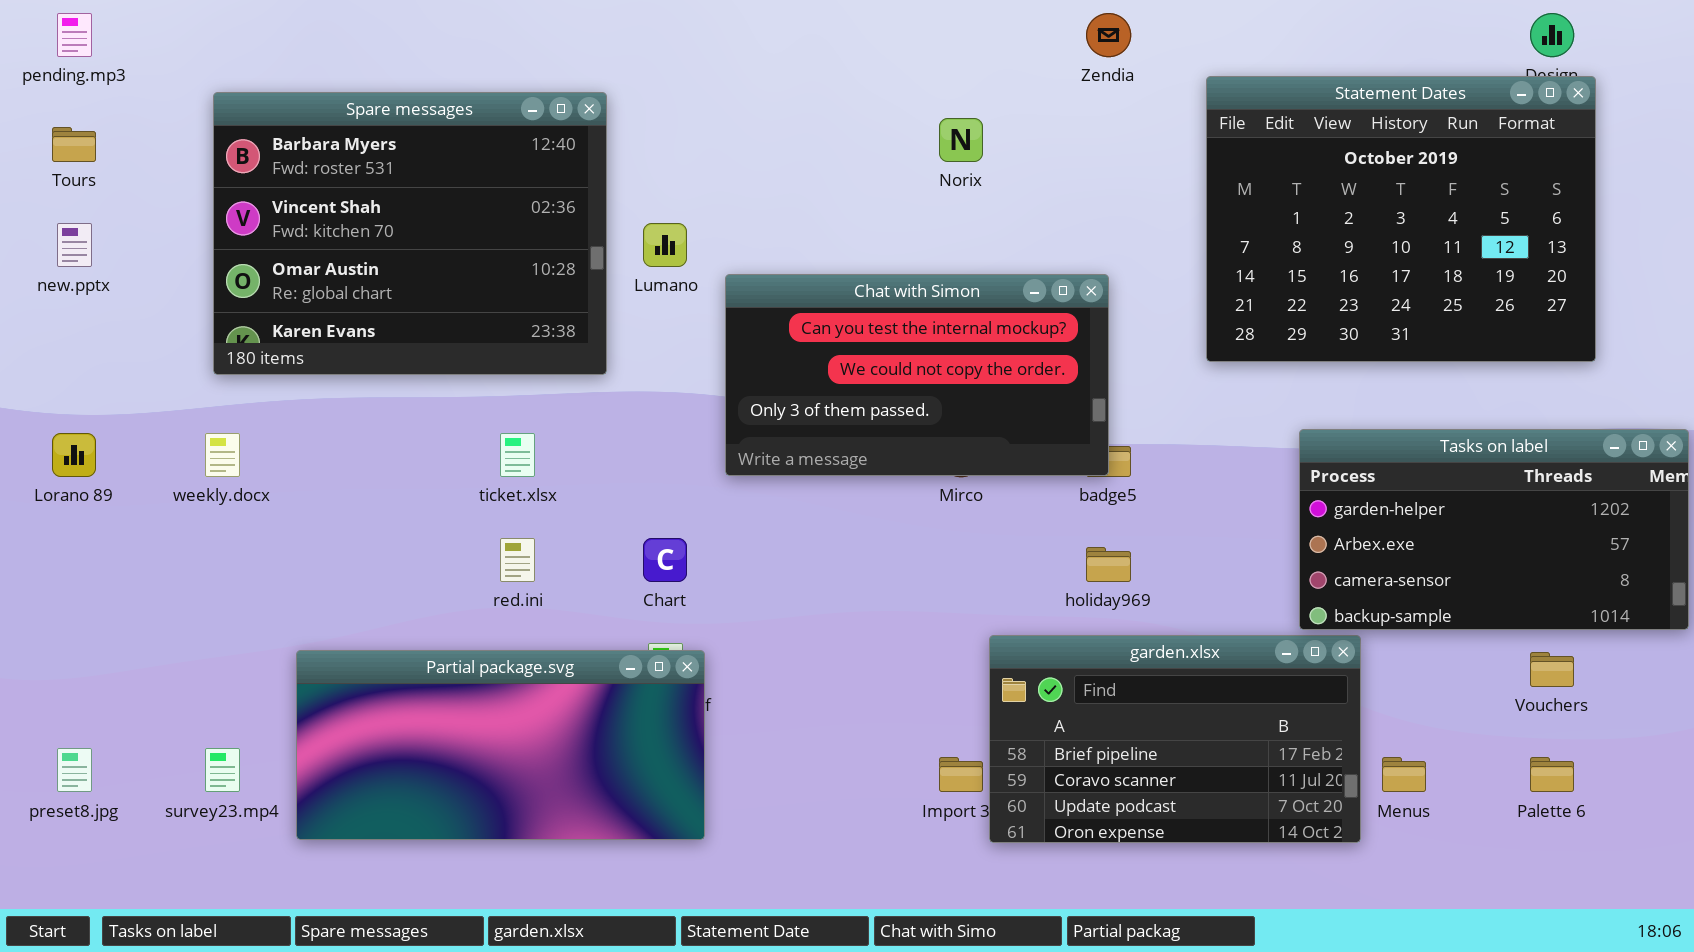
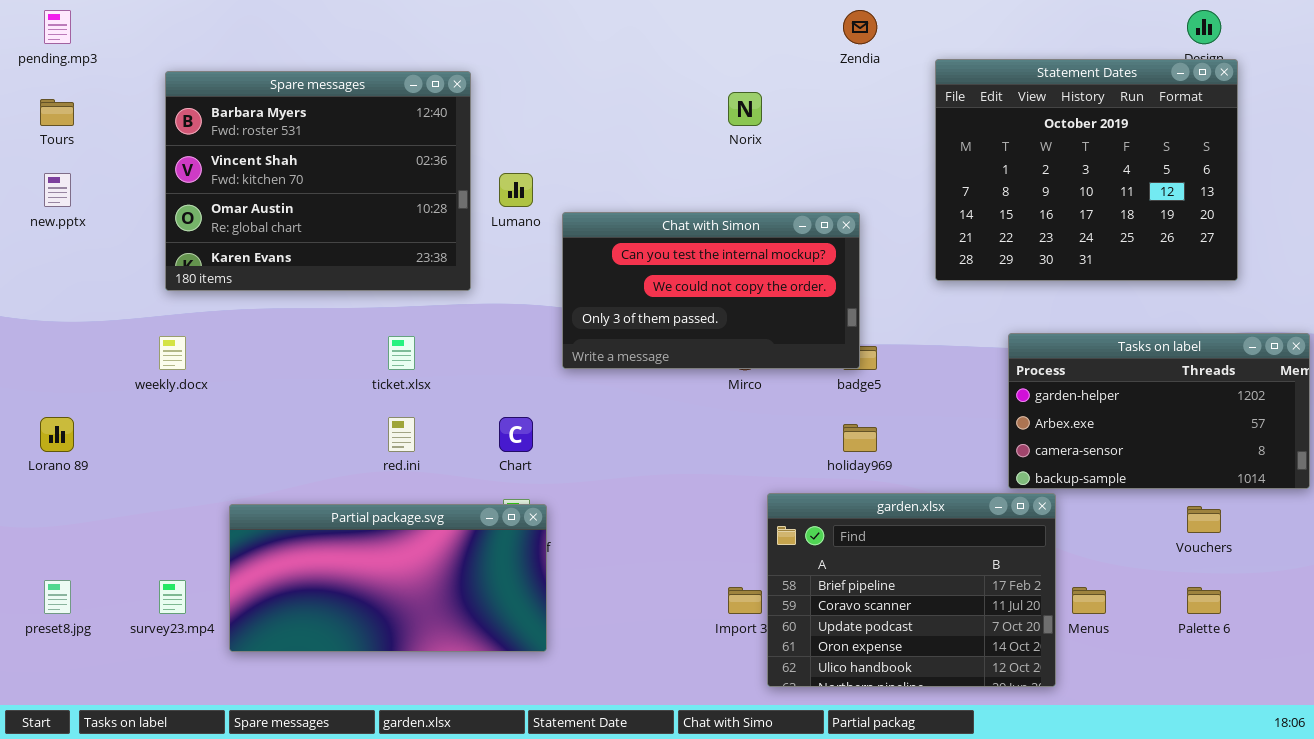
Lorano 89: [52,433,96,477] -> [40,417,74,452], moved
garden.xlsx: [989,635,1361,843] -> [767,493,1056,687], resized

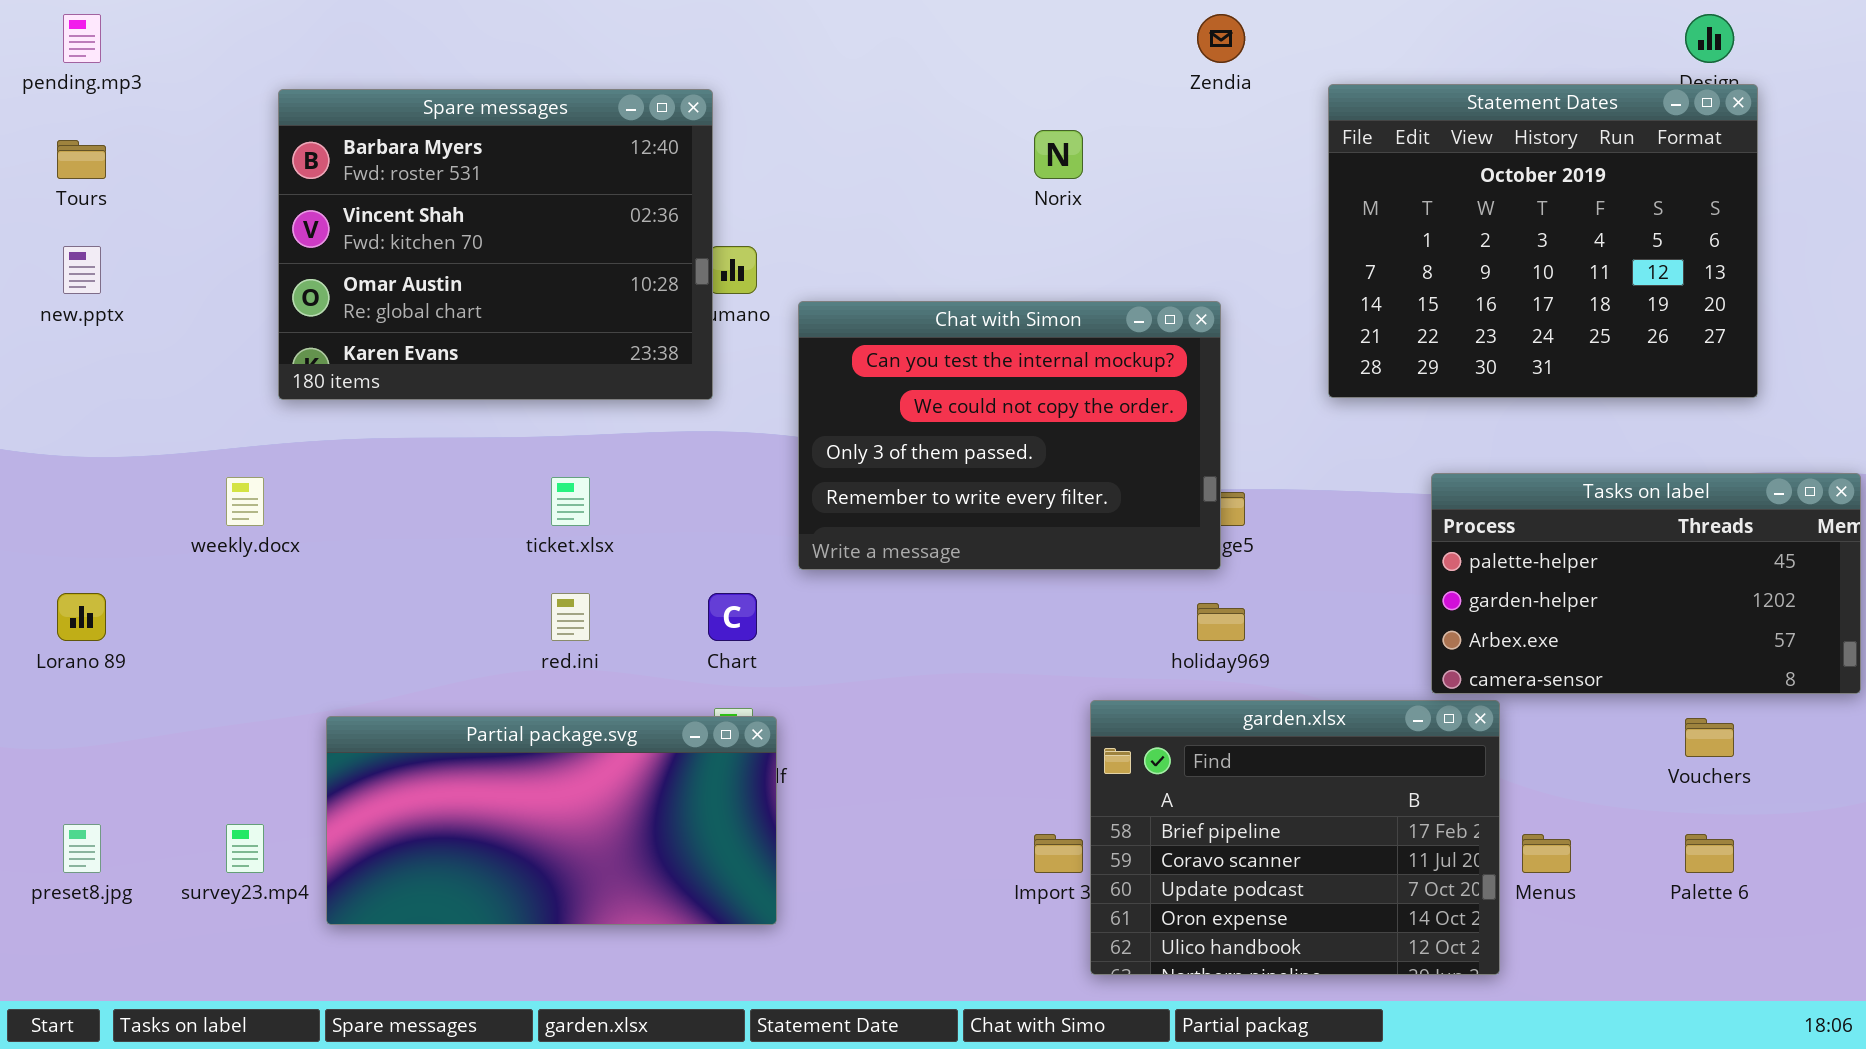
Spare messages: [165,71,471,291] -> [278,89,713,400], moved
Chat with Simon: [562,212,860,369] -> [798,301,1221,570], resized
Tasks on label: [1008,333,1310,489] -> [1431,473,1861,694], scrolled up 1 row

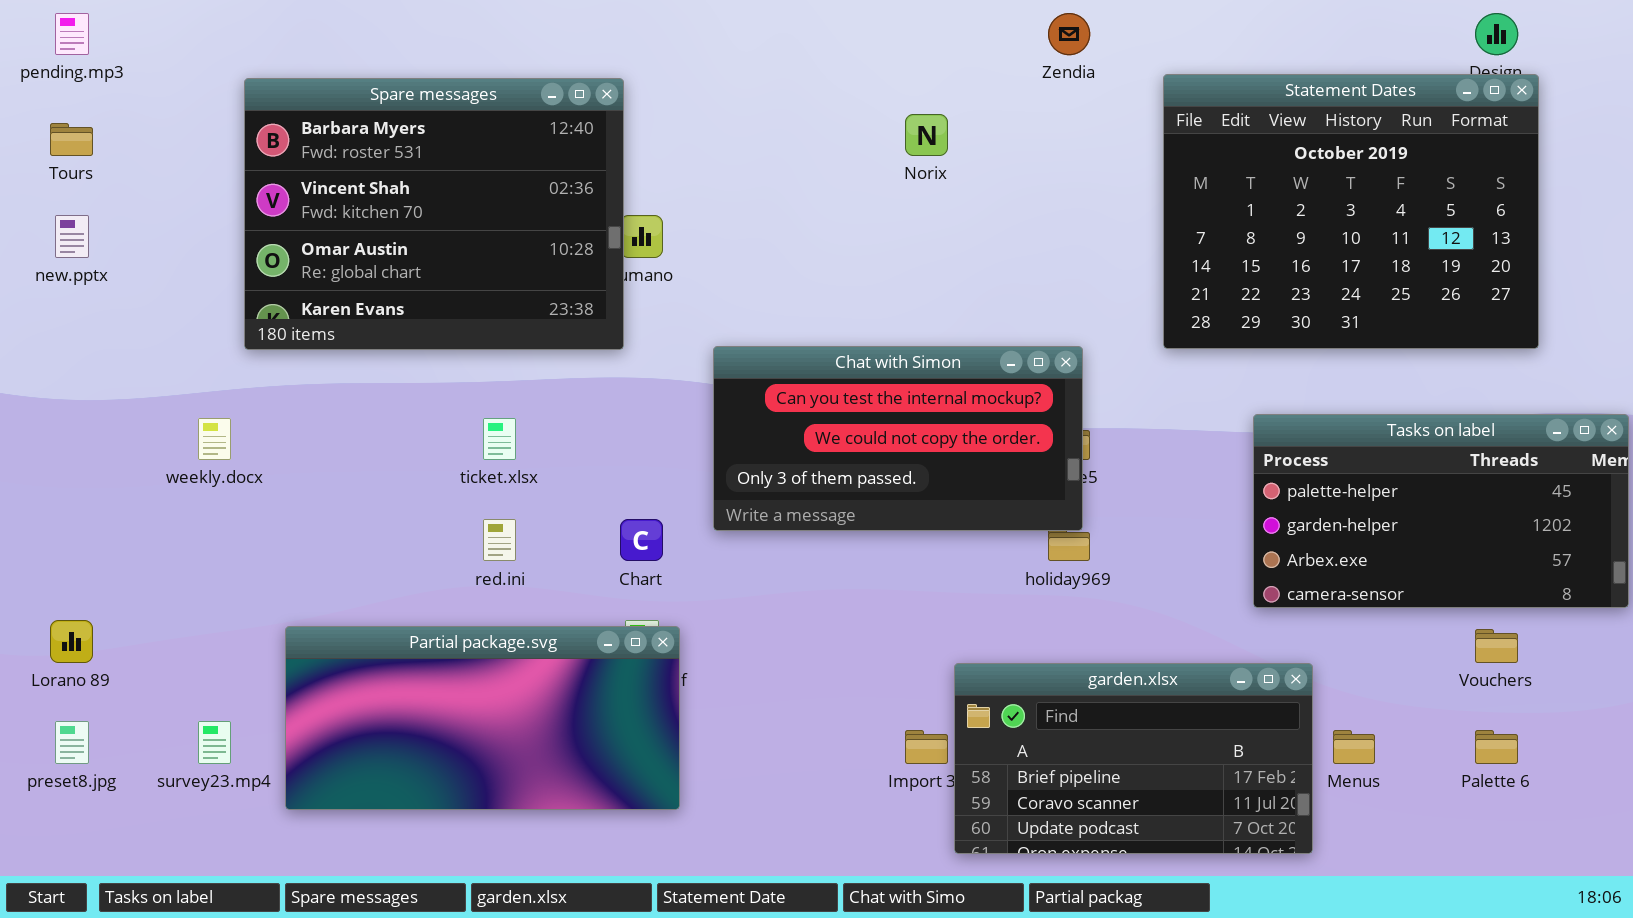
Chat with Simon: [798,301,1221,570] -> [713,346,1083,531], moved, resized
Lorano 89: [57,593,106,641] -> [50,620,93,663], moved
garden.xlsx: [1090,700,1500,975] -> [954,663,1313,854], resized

· · · ·

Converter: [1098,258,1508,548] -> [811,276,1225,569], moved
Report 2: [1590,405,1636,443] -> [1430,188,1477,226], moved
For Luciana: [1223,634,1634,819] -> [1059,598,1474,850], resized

· · · ·

# [Task]
Tally the lines above that contain "moved"; give only the number.

# [Written response]
6